● Job: All of the entries must appear again exactly as written.

● Provided records:
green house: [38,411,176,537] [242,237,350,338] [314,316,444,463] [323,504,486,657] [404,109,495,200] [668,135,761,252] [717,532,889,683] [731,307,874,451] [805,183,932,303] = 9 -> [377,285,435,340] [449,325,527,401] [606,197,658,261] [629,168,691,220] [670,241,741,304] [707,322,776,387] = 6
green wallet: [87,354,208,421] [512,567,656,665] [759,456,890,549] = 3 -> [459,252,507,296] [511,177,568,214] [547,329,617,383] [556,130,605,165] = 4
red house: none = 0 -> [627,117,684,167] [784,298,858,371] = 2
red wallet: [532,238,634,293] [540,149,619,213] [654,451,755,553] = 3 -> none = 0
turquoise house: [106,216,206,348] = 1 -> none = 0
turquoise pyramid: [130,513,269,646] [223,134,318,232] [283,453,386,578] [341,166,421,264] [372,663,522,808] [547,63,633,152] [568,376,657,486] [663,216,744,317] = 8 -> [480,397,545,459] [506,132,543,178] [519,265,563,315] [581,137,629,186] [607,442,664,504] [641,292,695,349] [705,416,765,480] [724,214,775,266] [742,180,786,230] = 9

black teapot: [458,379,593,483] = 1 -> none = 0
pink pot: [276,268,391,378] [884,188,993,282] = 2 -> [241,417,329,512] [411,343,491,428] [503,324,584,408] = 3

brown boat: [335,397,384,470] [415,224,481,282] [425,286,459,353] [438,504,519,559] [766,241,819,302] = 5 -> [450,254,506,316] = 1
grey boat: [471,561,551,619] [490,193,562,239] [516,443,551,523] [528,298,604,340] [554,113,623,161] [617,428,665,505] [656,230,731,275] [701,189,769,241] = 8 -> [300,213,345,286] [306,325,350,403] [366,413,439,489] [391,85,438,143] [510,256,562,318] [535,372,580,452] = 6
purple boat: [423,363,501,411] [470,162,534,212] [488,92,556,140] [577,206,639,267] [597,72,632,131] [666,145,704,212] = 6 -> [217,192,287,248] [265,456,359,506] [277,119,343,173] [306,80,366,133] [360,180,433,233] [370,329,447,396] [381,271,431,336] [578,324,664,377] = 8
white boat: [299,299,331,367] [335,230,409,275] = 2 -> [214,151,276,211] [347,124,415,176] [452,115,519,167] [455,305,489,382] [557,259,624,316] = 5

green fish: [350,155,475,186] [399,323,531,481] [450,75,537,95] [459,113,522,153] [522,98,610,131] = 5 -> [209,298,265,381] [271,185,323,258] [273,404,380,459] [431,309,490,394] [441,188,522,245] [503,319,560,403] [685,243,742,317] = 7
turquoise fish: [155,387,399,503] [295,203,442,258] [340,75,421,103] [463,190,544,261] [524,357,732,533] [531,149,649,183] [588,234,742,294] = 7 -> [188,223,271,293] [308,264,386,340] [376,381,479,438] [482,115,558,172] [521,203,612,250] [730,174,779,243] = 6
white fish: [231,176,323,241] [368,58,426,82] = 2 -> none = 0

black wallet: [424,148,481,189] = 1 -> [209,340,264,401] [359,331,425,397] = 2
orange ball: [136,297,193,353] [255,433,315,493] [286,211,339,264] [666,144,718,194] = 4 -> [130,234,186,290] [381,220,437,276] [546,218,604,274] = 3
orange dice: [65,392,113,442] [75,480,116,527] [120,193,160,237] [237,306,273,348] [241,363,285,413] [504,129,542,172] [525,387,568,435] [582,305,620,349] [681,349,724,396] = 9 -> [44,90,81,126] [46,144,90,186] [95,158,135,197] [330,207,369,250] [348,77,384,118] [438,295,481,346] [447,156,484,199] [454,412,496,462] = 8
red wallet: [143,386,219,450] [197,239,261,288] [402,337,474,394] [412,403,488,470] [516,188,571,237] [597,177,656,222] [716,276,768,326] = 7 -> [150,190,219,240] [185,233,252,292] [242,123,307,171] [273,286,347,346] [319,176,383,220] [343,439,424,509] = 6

● Output:
green house: [38,411,176,537] [242,237,350,338] [314,316,444,463] [323,504,486,657] [404,109,495,200] [668,135,761,252] [717,532,889,683] [731,307,874,451] [805,183,932,303] = 9 -> [377,285,435,340] [449,325,527,401] [606,197,658,261] [629,168,691,220] [670,241,741,304] [707,322,776,387] = 6
green wallet: [87,354,208,421] [512,567,656,665] [759,456,890,549] = 3 -> [459,252,507,296] [511,177,568,214] [547,329,617,383] [556,130,605,165] = 4
red house: none = 0 -> [627,117,684,167] [784,298,858,371] = 2
red wallet: [532,238,634,293] [540,149,619,213] [654,451,755,553] = 3 -> none = 0
turquoise house: [106,216,206,348] = 1 -> none = 0
turquoise pyramid: [130,513,269,646] [223,134,318,232] [283,453,386,578] [341,166,421,264] [372,663,522,808] [547,63,633,152] [568,376,657,486] [663,216,744,317] = 8 -> [480,397,545,459] [506,132,543,178] [519,265,563,315] [581,137,629,186] [607,442,664,504] [641,292,695,349] [705,416,765,480] [724,214,775,266] [742,180,786,230] = 9

black teapot: [458,379,593,483] = 1 -> none = 0
pink pot: [276,268,391,378] [884,188,993,282] = 2 -> [241,417,329,512] [411,343,491,428] [503,324,584,408] = 3

brown boat: [335,397,384,470] [415,224,481,282] [425,286,459,353] [438,504,519,559] [766,241,819,302] = 5 -> [450,254,506,316] = 1
grey boat: [471,561,551,619] [490,193,562,239] [516,443,551,523] [528,298,604,340] [554,113,623,161] [617,428,665,505] [656,230,731,275] [701,189,769,241] = 8 -> [300,213,345,286] [306,325,350,403] [366,413,439,489] [391,85,438,143] [510,256,562,318] [535,372,580,452] = 6
purple boat: [423,363,501,411] [470,162,534,212] [488,92,556,140] [577,206,639,267] [597,72,632,131] [666,145,704,212] = 6 -> [217,192,287,248] [265,456,359,506] [277,119,343,173] [306,80,366,133] [360,180,433,233] [370,329,447,396] [381,271,431,336] [578,324,664,377] = 8
white boat: [299,299,331,367] [335,230,409,275] = 2 -> [214,151,276,211] [347,124,415,176] [452,115,519,167] [455,305,489,382] [557,259,624,316] = 5

green fish: [350,155,475,186] [399,323,531,481] [450,75,537,95] [459,113,522,153] [522,98,610,131] = 5 -> [209,298,265,381] [271,185,323,258] [273,404,380,459] [431,309,490,394] [441,188,522,245] [503,319,560,403] [685,243,742,317] = 7
turquoise fish: [155,387,399,503] [295,203,442,258] [340,75,421,103] [463,190,544,261] [524,357,732,533] [531,149,649,183] [588,234,742,294] = 7 -> [188,223,271,293] [308,264,386,340] [376,381,479,438] [482,115,558,172] [521,203,612,250] [730,174,779,243] = 6
white fish: [231,176,323,241] [368,58,426,82] = 2 -> none = 0

black wallet: [424,148,481,189] = 1 -> [209,340,264,401] [359,331,425,397] = 2
orange ball: [136,297,193,353] [255,433,315,493] [286,211,339,264] [666,144,718,194] = 4 -> [130,234,186,290] [381,220,437,276] [546,218,604,274] = 3
orange dice: [65,392,113,442] [75,480,116,527] [120,193,160,237] [237,306,273,348] [241,363,285,413] [504,129,542,172] [525,387,568,435] [582,305,620,349] [681,349,724,396] = 9 -> [44,90,81,126] [46,144,90,186] [95,158,135,197] [330,207,369,250] [348,77,384,118] [438,295,481,346] [447,156,484,199] [454,412,496,462] = 8
red wallet: [143,386,219,450] [197,239,261,288] [402,337,474,394] [412,403,488,470] [516,188,571,237] [597,177,656,222] [716,276,768,326] = 7 -> [150,190,219,240] [185,233,252,292] [242,123,307,171] [273,286,347,346] [319,176,383,220] [343,439,424,509] = 6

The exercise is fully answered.